§ ASSIGNMENT: Let your answer be the line containing "JP102 pin 1: W24 -> GND" and every line below it to the end of the records, copied exactly.

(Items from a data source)
==*==
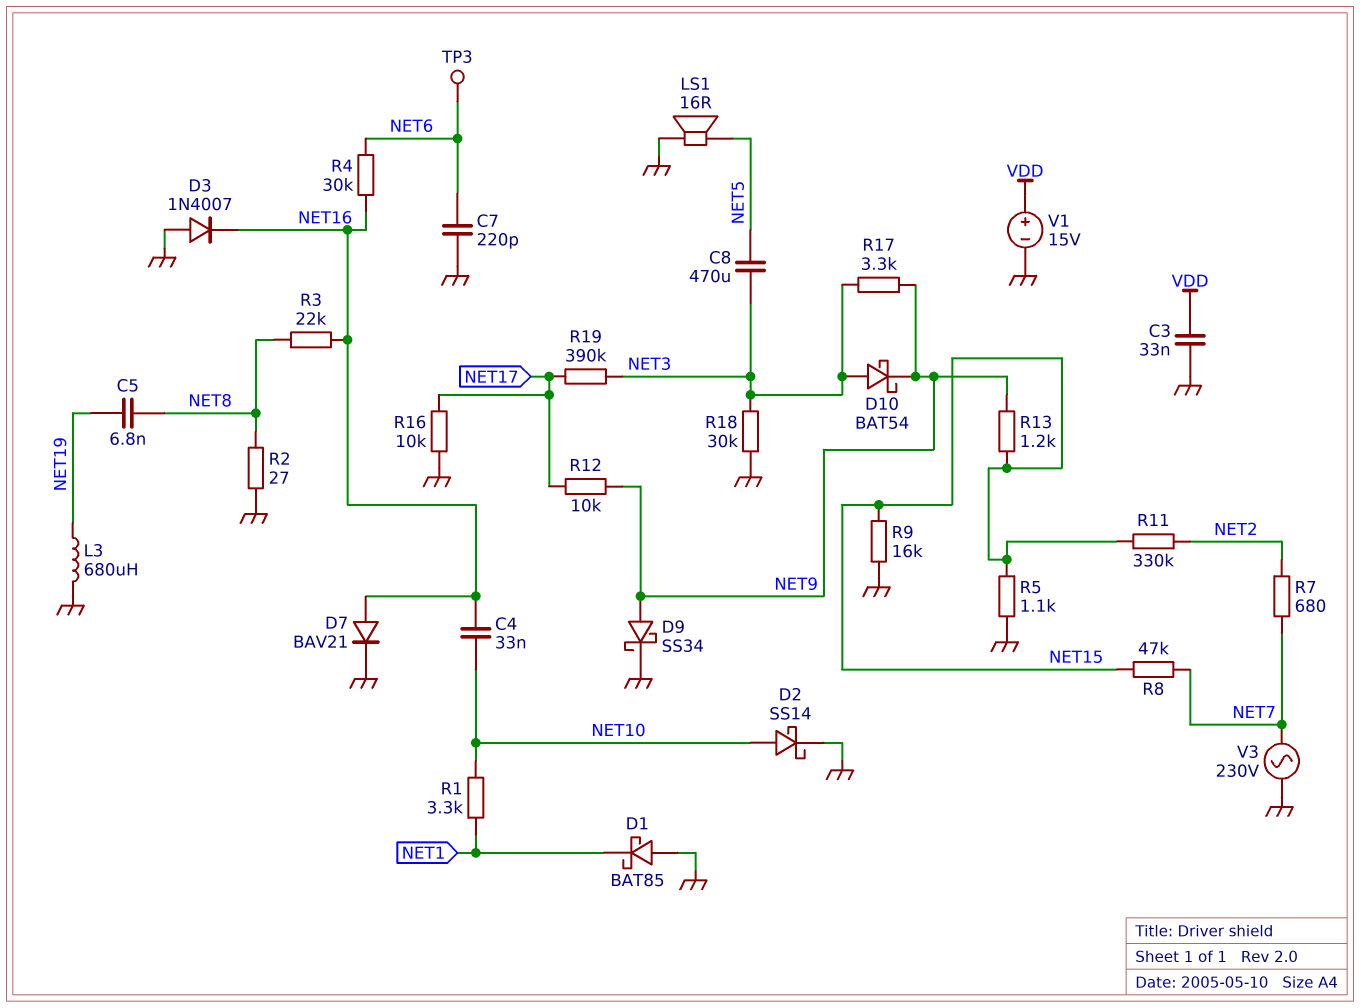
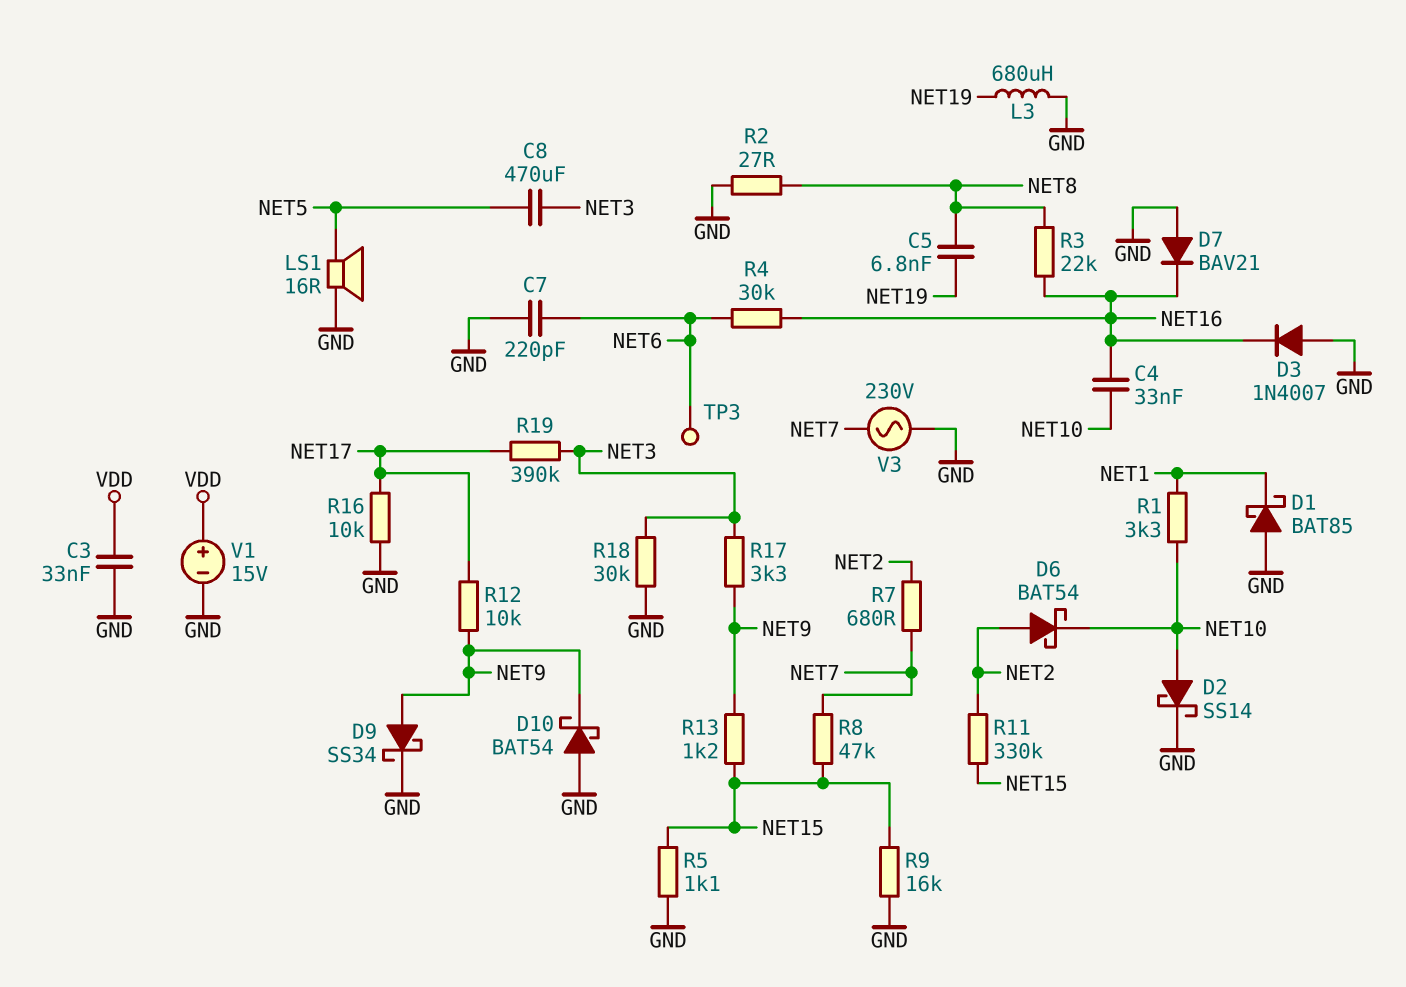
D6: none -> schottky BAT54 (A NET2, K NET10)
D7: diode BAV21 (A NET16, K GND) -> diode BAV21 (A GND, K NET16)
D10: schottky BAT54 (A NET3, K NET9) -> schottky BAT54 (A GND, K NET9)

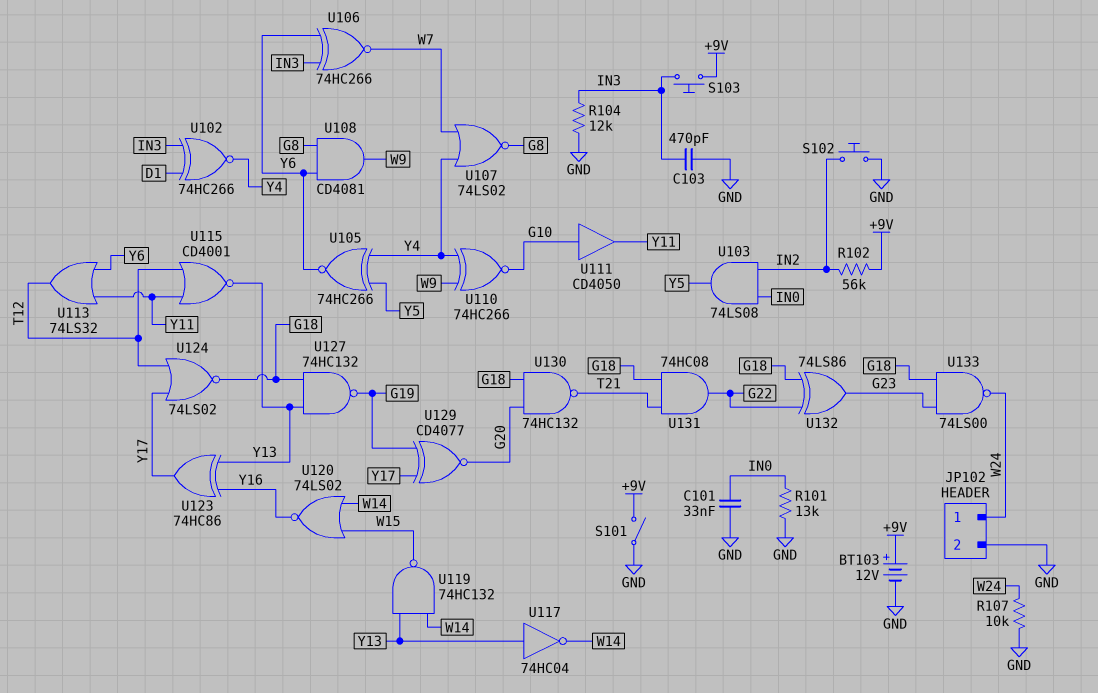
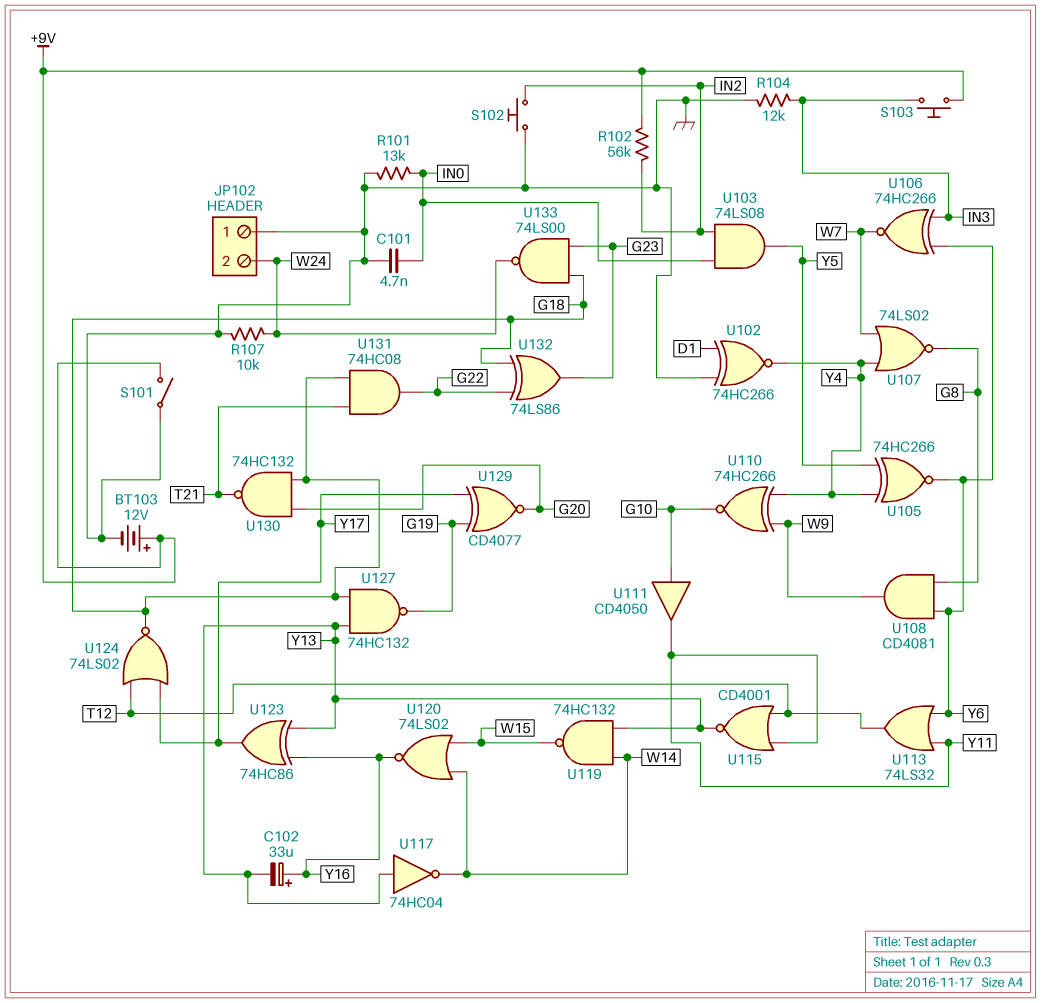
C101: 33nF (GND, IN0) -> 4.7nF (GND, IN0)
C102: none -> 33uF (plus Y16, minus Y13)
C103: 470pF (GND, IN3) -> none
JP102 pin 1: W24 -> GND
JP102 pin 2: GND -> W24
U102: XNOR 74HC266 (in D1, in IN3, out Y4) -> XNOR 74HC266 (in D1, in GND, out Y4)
==*==
§ REPLY TO THE TASK:
JP102 pin 1: W24 -> GND
JP102 pin 2: GND -> W24
U102: XNOR 74HC266 (in D1, in IN3, out Y4) -> XNOR 74HC266 (in D1, in GND, out Y4)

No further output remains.